+++ Dataset entries
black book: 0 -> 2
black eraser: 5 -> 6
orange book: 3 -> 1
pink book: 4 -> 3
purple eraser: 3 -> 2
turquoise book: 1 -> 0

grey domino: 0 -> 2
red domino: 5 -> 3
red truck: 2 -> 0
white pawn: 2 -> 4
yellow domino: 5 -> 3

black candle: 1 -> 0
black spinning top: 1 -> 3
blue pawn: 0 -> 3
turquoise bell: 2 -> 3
++++++
+++ Dataset entries
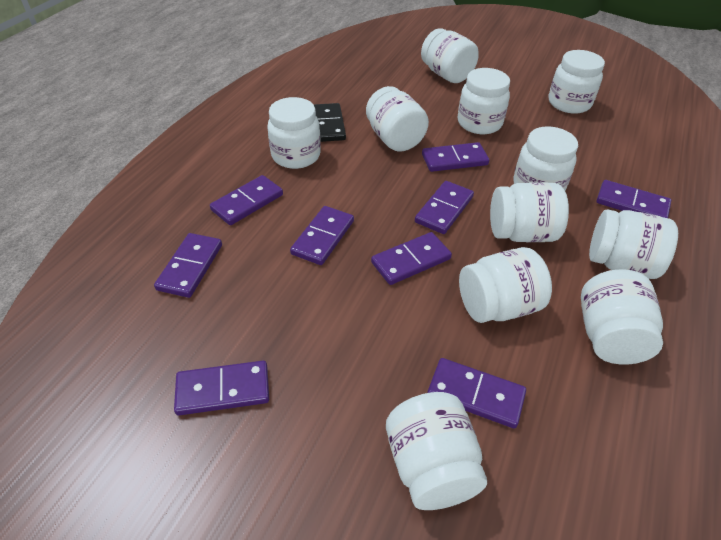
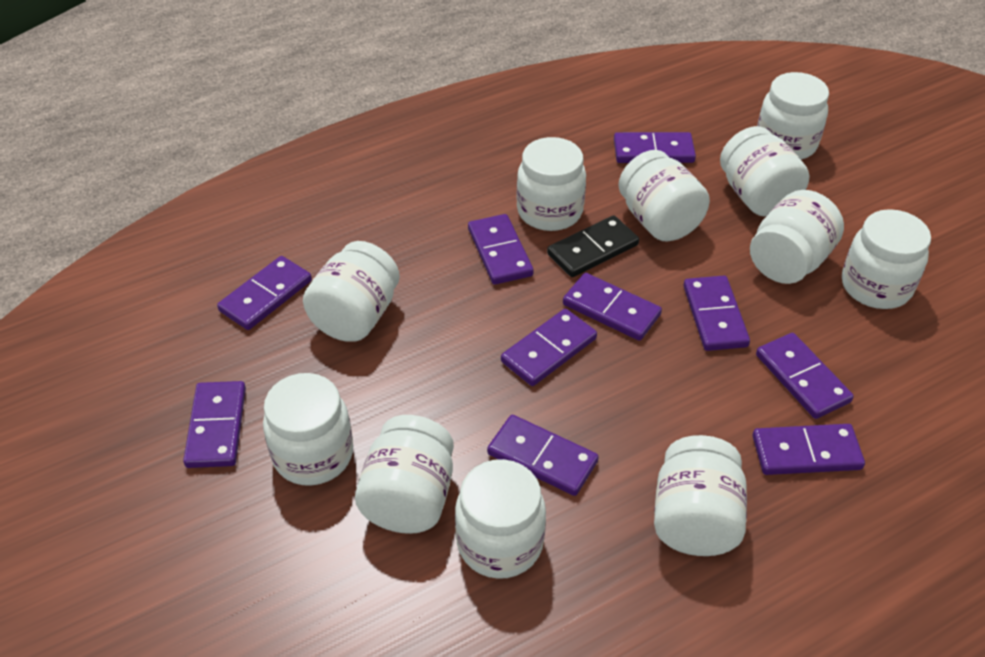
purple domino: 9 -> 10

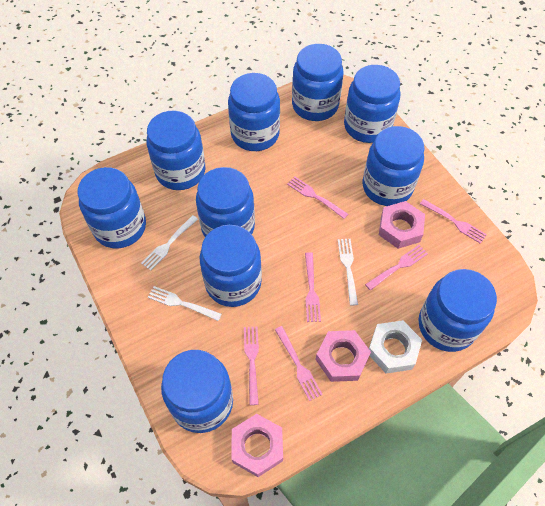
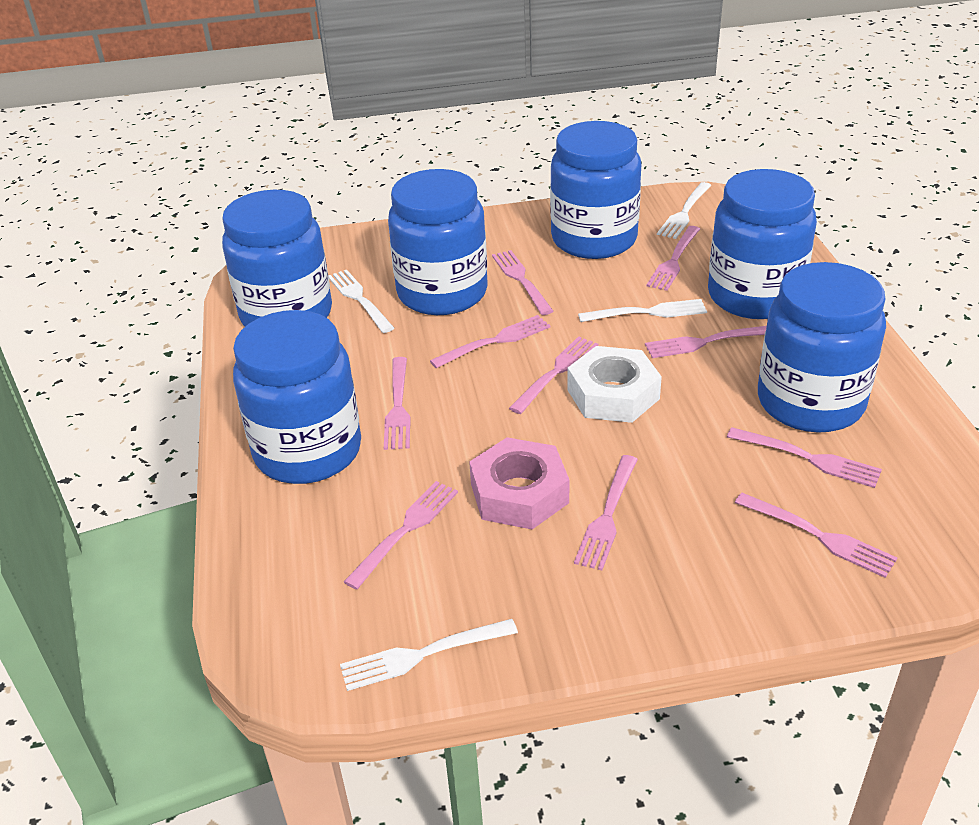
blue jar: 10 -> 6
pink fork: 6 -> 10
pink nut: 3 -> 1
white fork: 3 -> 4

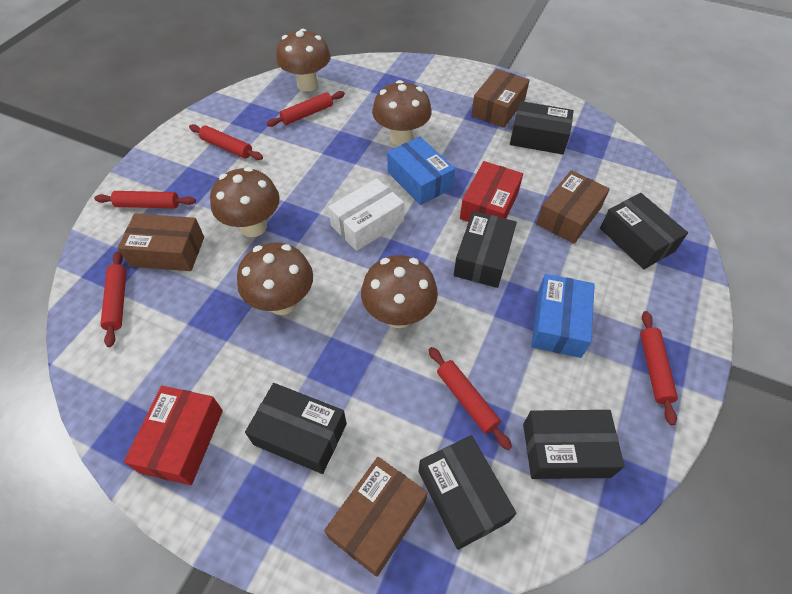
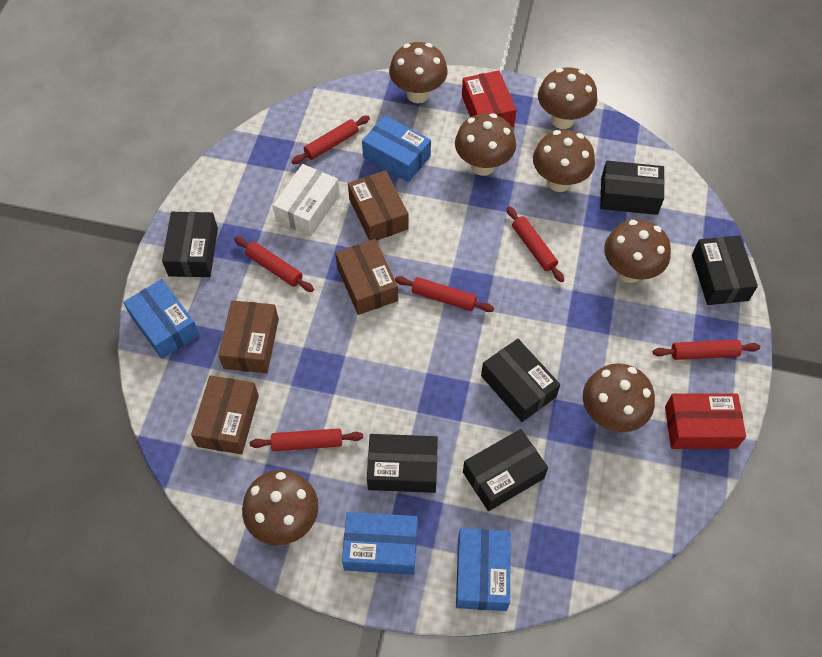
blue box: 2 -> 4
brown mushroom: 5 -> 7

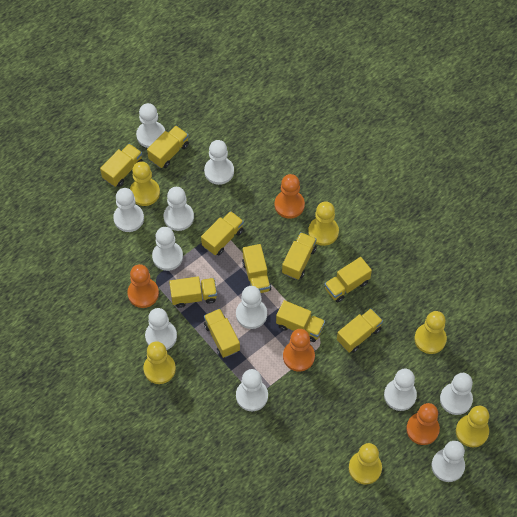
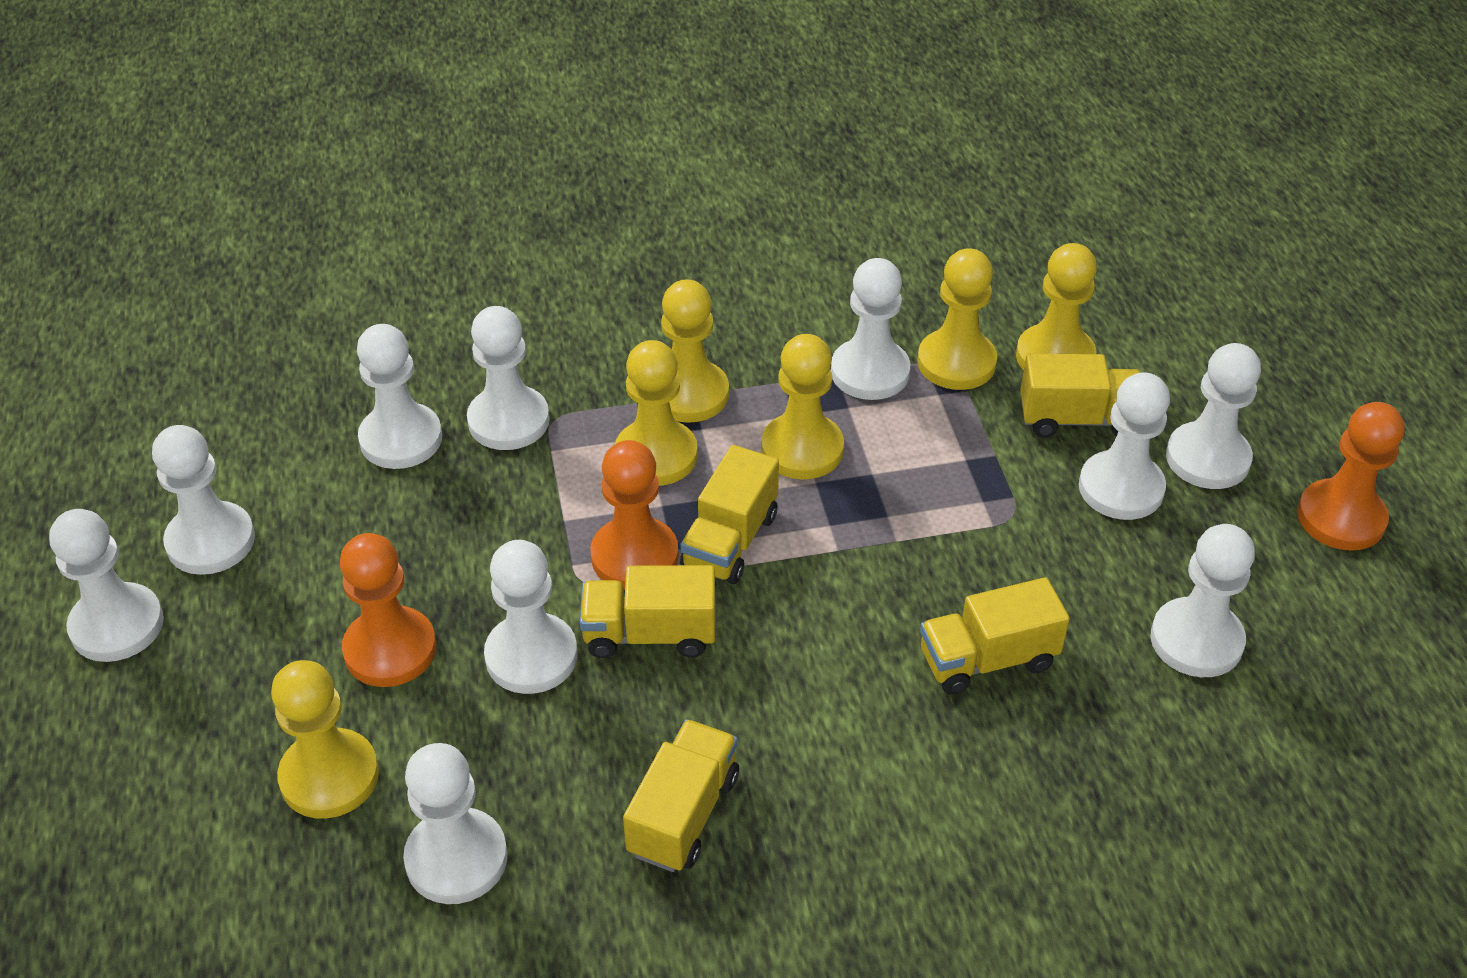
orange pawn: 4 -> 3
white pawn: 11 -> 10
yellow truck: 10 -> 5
++++++
→ Task instructions: Please copy, exactly as written, every line in the listing above from the line with "black book: 0 -> 2" up to and including the line with "turquoise bell: 2 -> 3".

→ Solution to this problem:
black book: 0 -> 2
black eraser: 5 -> 6
orange book: 3 -> 1
pink book: 4 -> 3
purple eraser: 3 -> 2
turquoise book: 1 -> 0

grey domino: 0 -> 2
red domino: 5 -> 3
red truck: 2 -> 0
white pawn: 2 -> 4
yellow domino: 5 -> 3

black candle: 1 -> 0
black spinning top: 1 -> 3
blue pawn: 0 -> 3
turquoise bell: 2 -> 3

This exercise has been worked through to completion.